#### EXERCISE MATERIAL
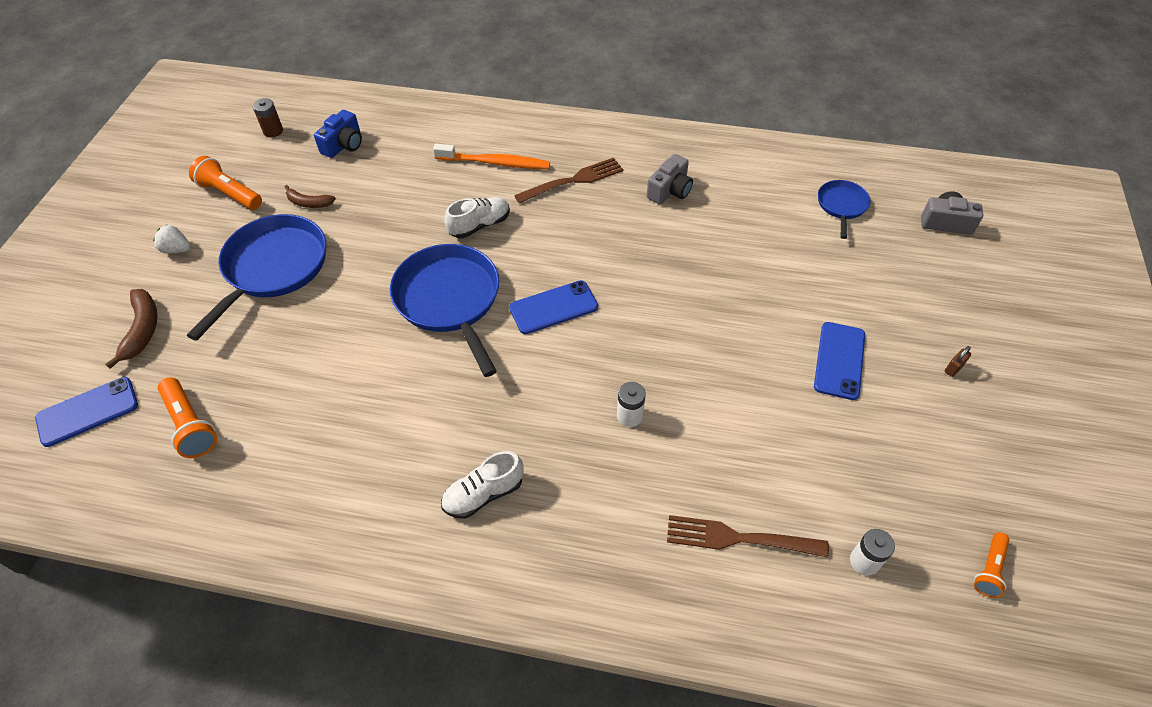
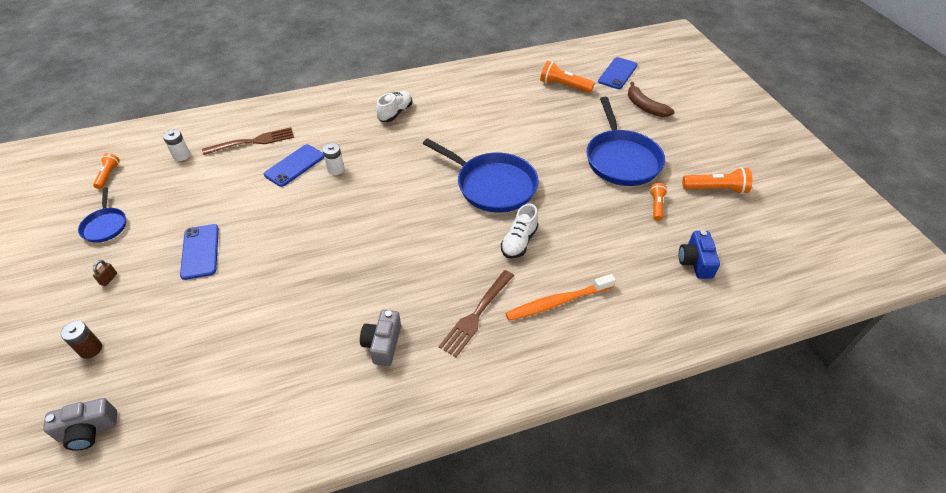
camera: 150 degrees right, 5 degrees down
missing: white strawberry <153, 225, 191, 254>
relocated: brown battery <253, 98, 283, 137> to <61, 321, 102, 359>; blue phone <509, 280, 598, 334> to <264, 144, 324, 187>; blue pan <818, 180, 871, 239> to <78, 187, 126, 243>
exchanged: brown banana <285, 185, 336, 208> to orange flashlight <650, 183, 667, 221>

--

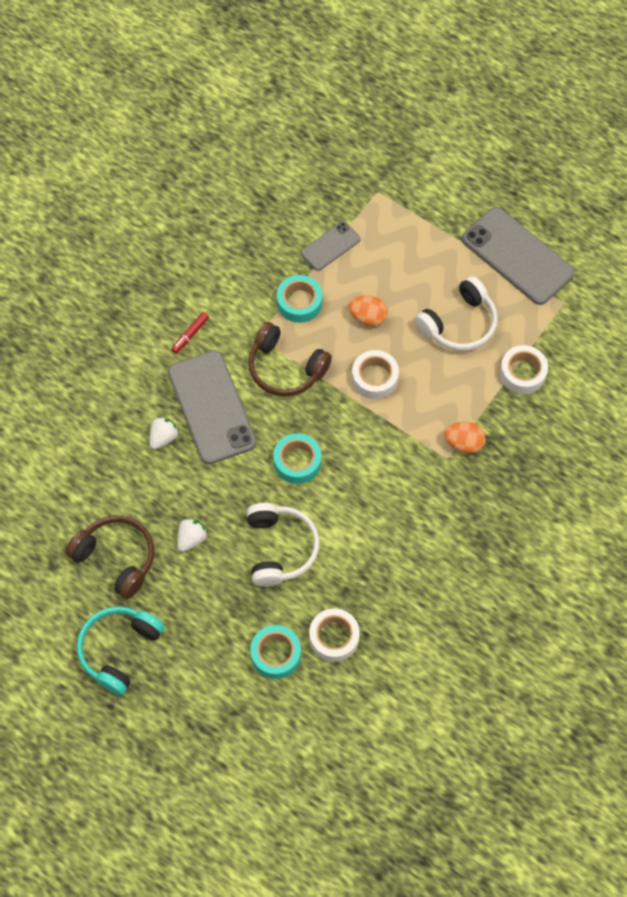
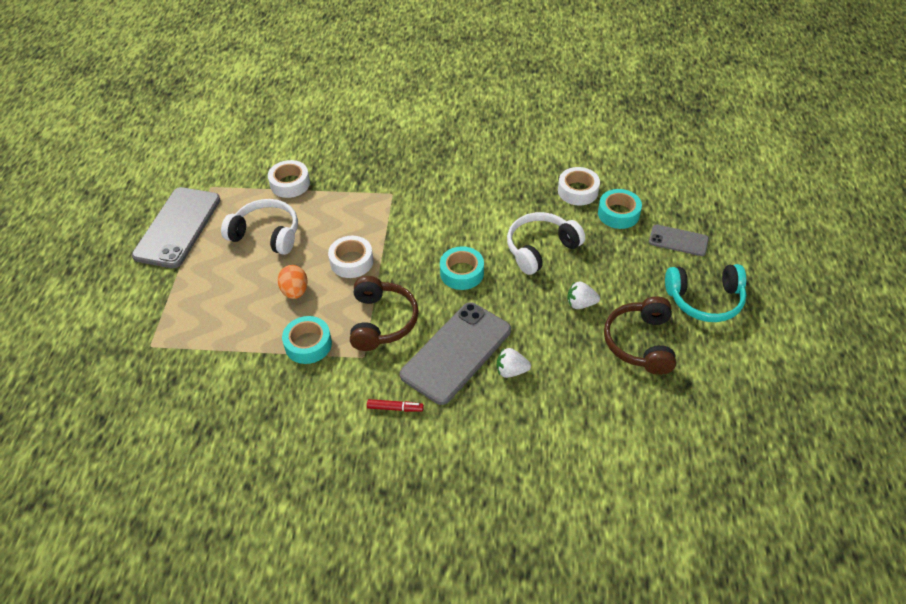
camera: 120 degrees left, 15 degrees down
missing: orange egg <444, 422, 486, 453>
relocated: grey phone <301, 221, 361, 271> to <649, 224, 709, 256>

#### DIRECTIONS
Reproduce exactly the lines above from the line with "camera: 150 degrees right, 5 degrees down" to the line with "exchanged: brown banana", including both, and add nothing.

#### PROBLEM SOLUTION
camera: 150 degrees right, 5 degrees down
missing: white strawberry <153, 225, 191, 254>
relocated: brown battery <253, 98, 283, 137> to <61, 321, 102, 359>; blue phone <509, 280, 598, 334> to <264, 144, 324, 187>; blue pan <818, 180, 871, 239> to <78, 187, 126, 243>
exchanged: brown banana <285, 185, 336, 208> to orange flashlight <650, 183, 667, 221>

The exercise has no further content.